PROMPT: The entries are to be reproduced word for word, with all images left out.

DATA RECORDS:
------------------------------------------------------------

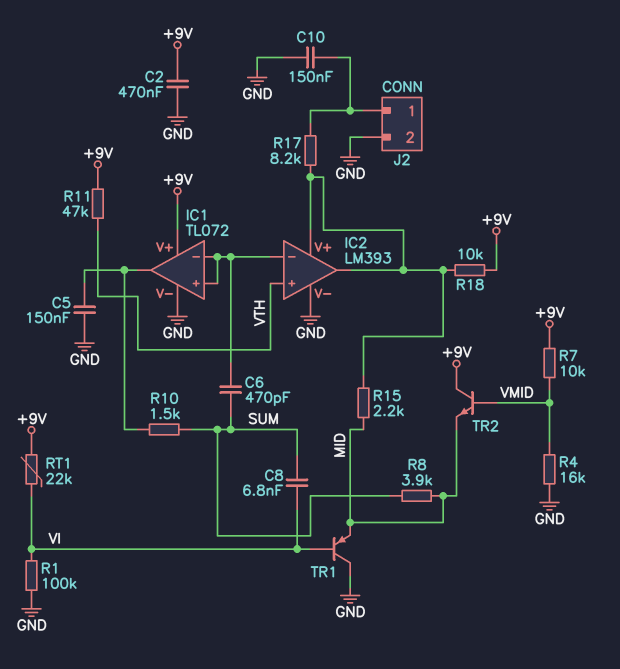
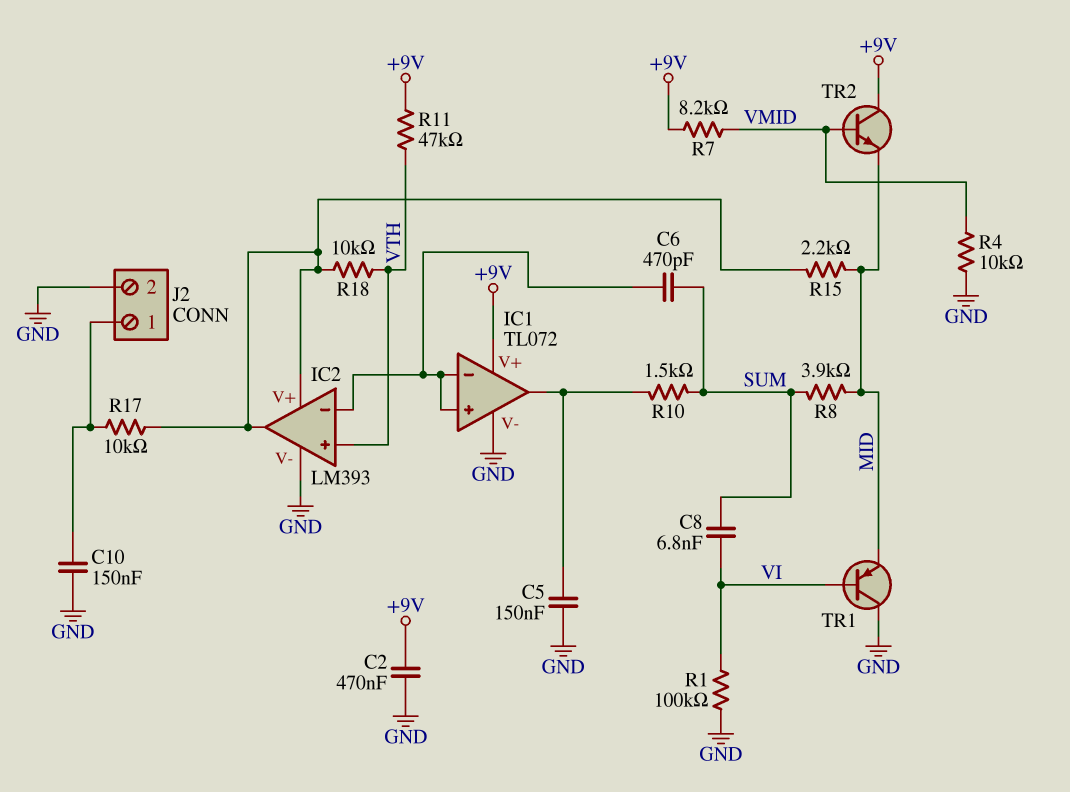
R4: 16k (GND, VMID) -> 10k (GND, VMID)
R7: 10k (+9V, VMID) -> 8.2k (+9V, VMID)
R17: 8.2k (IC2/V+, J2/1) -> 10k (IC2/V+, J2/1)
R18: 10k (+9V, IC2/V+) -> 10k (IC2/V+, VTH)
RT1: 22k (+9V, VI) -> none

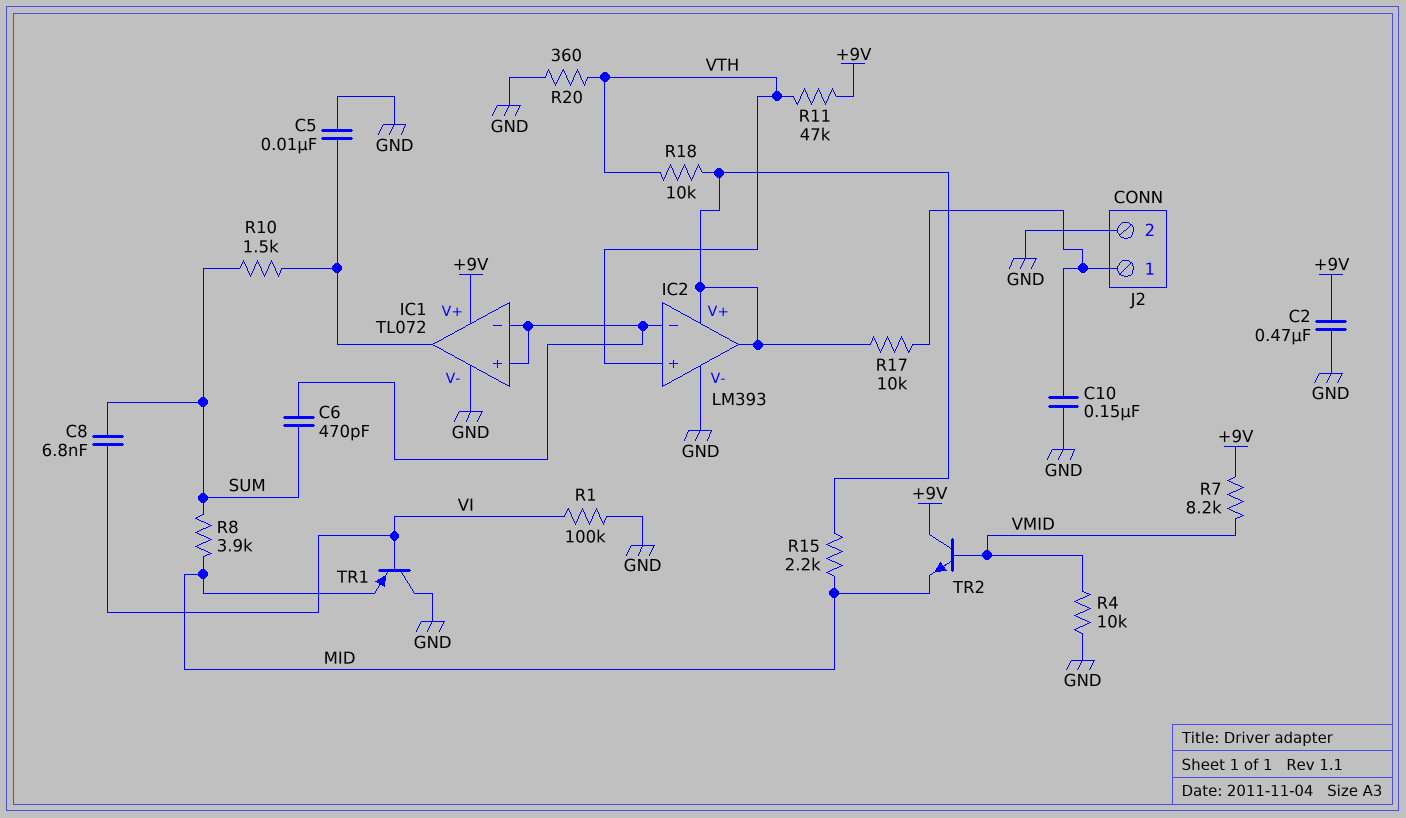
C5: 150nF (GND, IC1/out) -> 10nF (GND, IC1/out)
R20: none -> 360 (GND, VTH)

------------------------------------------------------------

RESPONSE FOR THIS EXERCISE:
R4: 16k (GND, VMID) -> 10k (GND, VMID)
R7: 10k (+9V, VMID) -> 8.2k (+9V, VMID)
R17: 8.2k (IC2/V+, J2/1) -> 10k (IC2/V+, J2/1)
R18: 10k (+9V, IC2/V+) -> 10k (IC2/V+, VTH)
RT1: 22k (+9V, VI) -> none

C5: 150nF (GND, IC1/out) -> 10nF (GND, IC1/out)
R20: none -> 360 (GND, VTH)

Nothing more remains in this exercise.